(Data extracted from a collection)
——

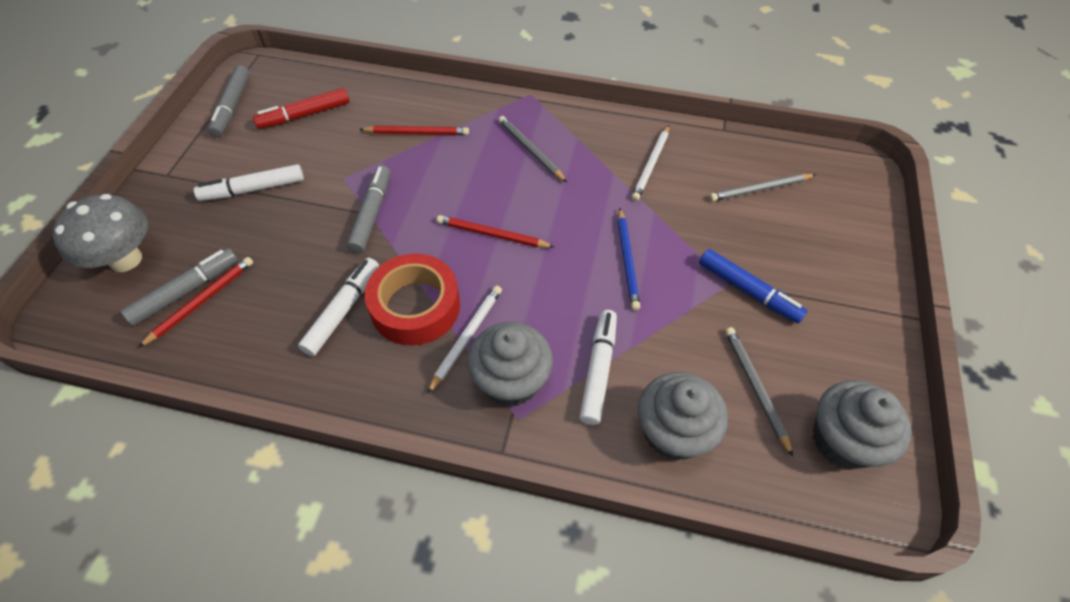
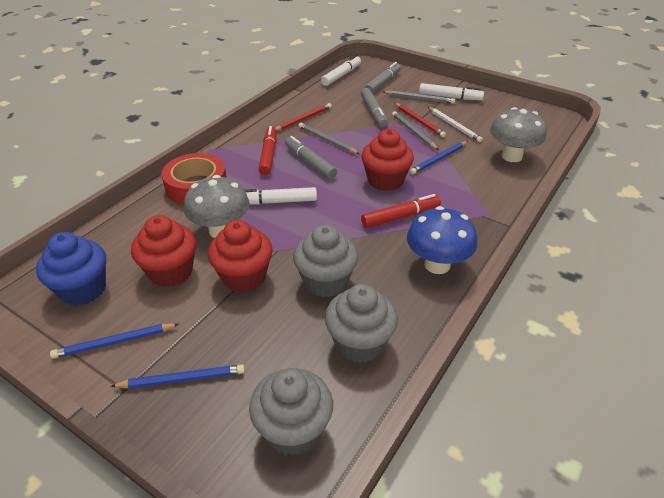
blue cupcake: 0 -> 1
blue marker: 1 -> 0
blue mushroom: 0 -> 1
blue pencil: 1 -> 3
grey mushroom: 1 -> 2
red cupcake: 0 -> 3
red marker: 1 -> 2
red pencil: 3 -> 2
white pencil: 2 -> 1

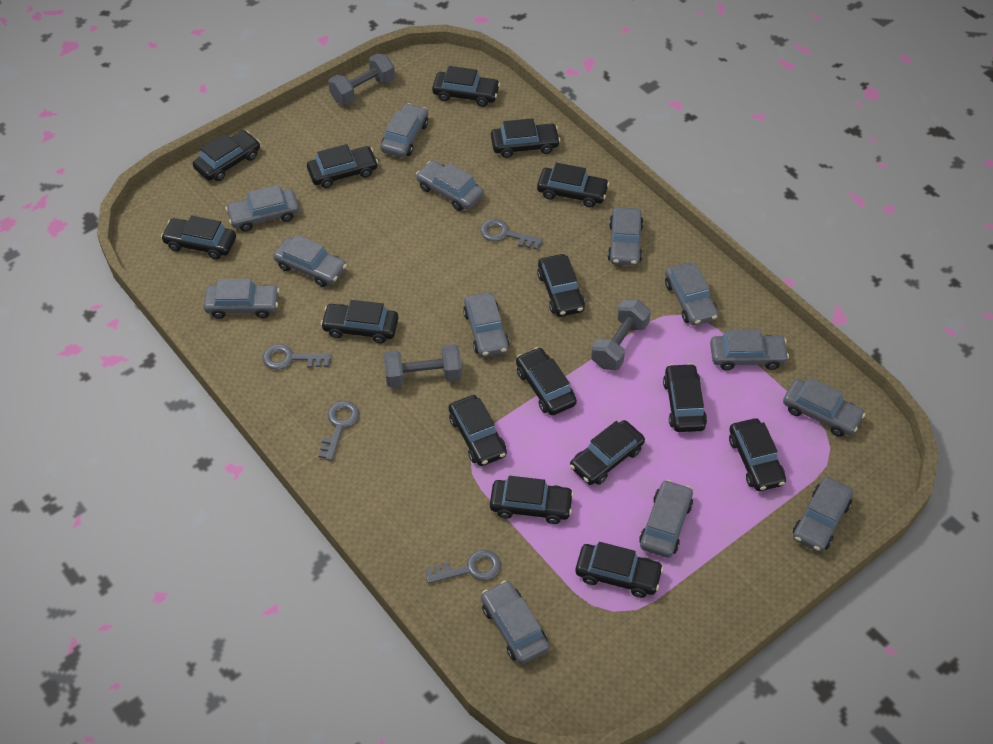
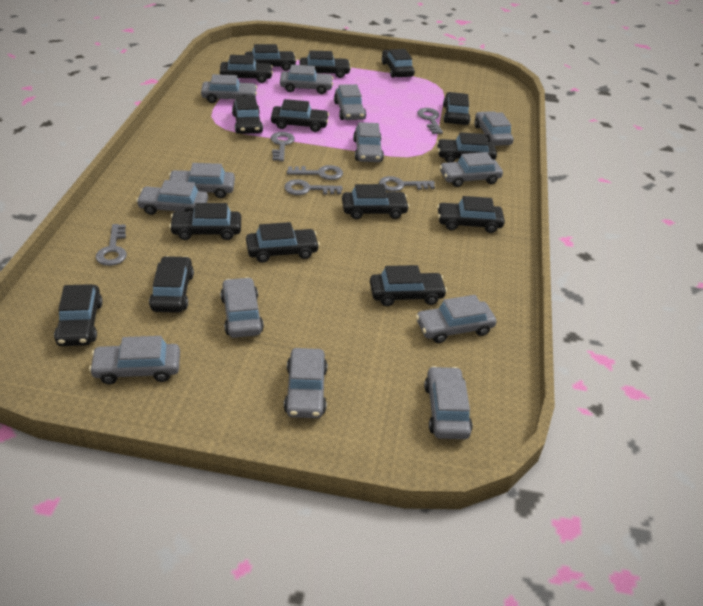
grey dumbbell: 3 -> 0
grey key: 4 -> 6

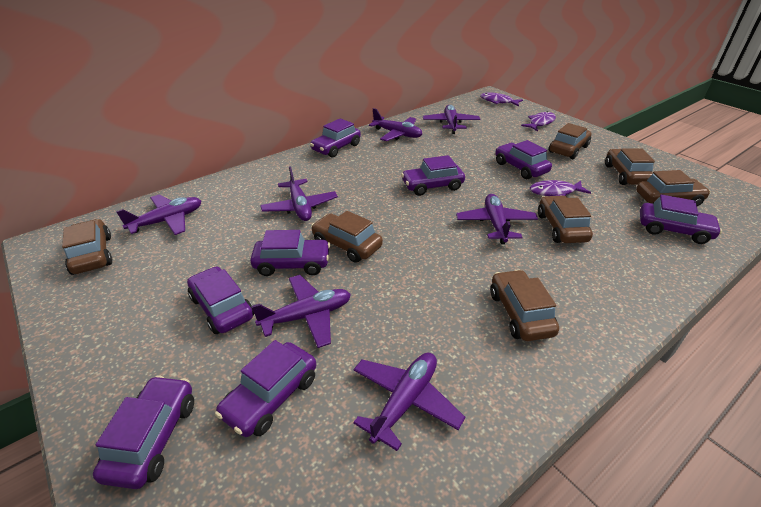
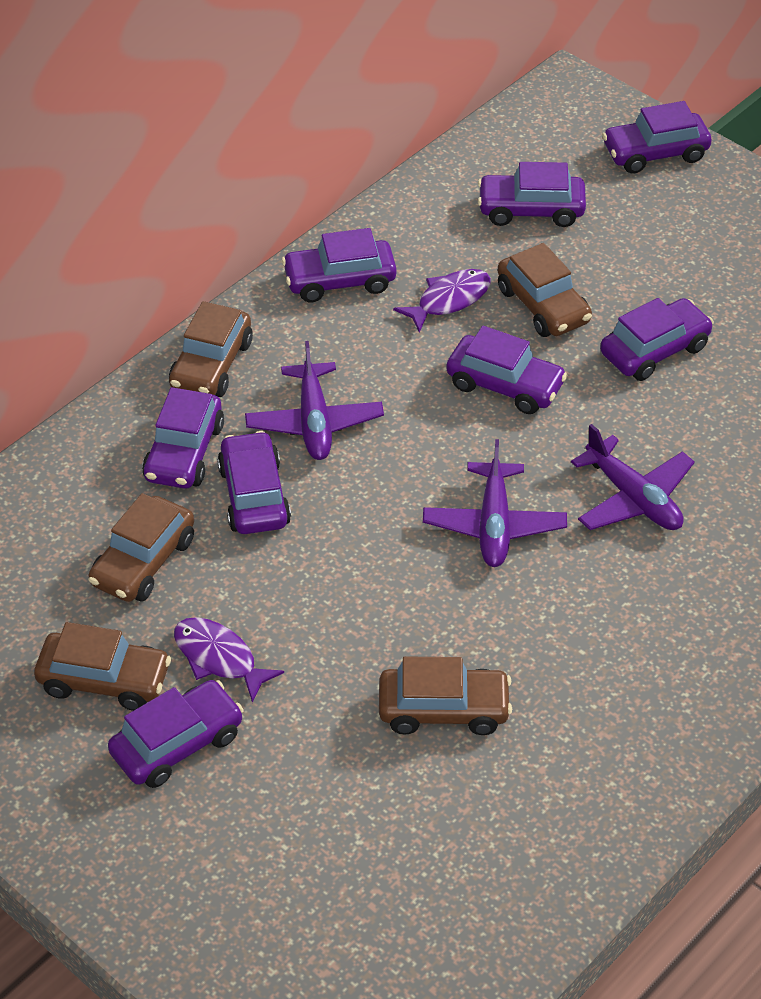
brown car: 7 -> 5
purple fish: 3 -> 2
purple plane: 7 -> 3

——

### What the task requires
When you print the records above, keep them exact and leave out the pictures.

### Task response
blue cupcake: 0 -> 1
blue marker: 1 -> 0
blue mushroom: 0 -> 1
blue pencil: 1 -> 3
grey mushroom: 1 -> 2
red cupcake: 0 -> 3
red marker: 1 -> 2
red pencil: 3 -> 2
white pencil: 2 -> 1

grey dumbbell: 3 -> 0
grey key: 4 -> 6

brown car: 7 -> 5
purple fish: 3 -> 2
purple plane: 7 -> 3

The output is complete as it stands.